### Request
Can you reproduce every entry below word for word, leaving out the pictures?
------------------------
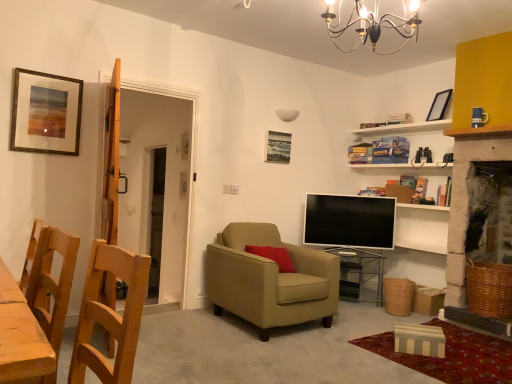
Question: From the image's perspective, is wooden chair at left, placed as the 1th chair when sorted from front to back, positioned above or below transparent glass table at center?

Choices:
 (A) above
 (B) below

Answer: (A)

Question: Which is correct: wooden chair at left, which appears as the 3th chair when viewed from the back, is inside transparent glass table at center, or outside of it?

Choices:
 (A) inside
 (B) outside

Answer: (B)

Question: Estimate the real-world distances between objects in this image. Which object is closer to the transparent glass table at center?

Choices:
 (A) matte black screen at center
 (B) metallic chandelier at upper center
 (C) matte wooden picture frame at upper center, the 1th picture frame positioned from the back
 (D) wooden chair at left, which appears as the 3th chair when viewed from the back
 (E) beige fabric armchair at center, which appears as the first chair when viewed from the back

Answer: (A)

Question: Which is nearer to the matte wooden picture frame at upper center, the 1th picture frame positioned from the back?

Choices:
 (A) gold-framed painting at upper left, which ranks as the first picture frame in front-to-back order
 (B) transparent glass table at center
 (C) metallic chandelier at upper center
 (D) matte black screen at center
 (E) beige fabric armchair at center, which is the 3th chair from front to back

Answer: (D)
------------------------
### Response to the exercise
Question: From the image's perspective, is wooden chair at left, placed as the 1th chair when sorted from front to back, positioned above or below transparent glass table at center?

Choices:
 (A) above
 (B) below

Answer: (A)

Question: Which is correct: wooden chair at left, which appears as the 3th chair when viewed from the back, is inside transparent glass table at center, or outside of it?

Choices:
 (A) inside
 (B) outside

Answer: (B)

Question: Estimate the real-world distances between objects in this image. Which object is closer to the transparent glass table at center?

Choices:
 (A) matte black screen at center
 (B) metallic chandelier at upper center
 (C) matte wooden picture frame at upper center, the 1th picture frame positioned from the back
 (D) wooden chair at left, which appears as the 3th chair when viewed from the back
 (E) beige fabric armchair at center, which appears as the first chair when viewed from the back

Answer: (A)

Question: Which is nearer to the matte wooden picture frame at upper center, the 1th picture frame positioned from the back?

Choices:
 (A) gold-framed painting at upper left, which ranks as the first picture frame in front-to-back order
 (B) transparent glass table at center
 (C) metallic chandelier at upper center
 (D) matte black screen at center
 (E) beige fabric armchair at center, which is the 3th chair from front to back

Answer: (D)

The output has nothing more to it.